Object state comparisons
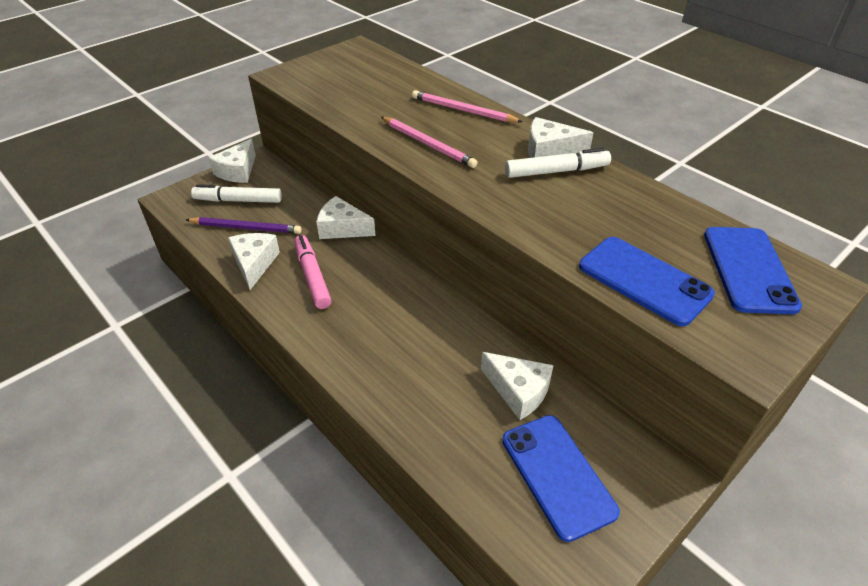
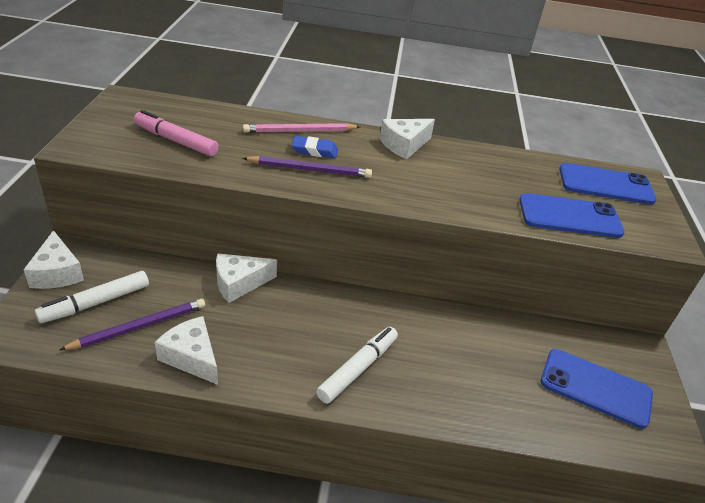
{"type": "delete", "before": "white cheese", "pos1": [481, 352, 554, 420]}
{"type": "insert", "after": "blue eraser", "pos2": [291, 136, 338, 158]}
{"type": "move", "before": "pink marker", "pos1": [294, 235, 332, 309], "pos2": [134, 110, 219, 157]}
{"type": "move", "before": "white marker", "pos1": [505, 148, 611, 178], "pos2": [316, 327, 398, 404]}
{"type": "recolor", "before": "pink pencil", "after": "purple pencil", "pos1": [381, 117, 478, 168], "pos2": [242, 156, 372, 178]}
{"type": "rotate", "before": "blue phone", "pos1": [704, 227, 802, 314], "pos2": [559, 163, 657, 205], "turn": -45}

* What needs to be done *
Only the lines containing the word "pink" should be returned from the data above.

* Result below *
{"type": "move", "before": "pink marker", "pos1": [294, 235, 332, 309], "pos2": [134, 110, 219, 157]}
{"type": "recolor", "before": "pink pencil", "after": "purple pencil", "pos1": [381, 117, 478, 168], "pos2": [242, 156, 372, 178]}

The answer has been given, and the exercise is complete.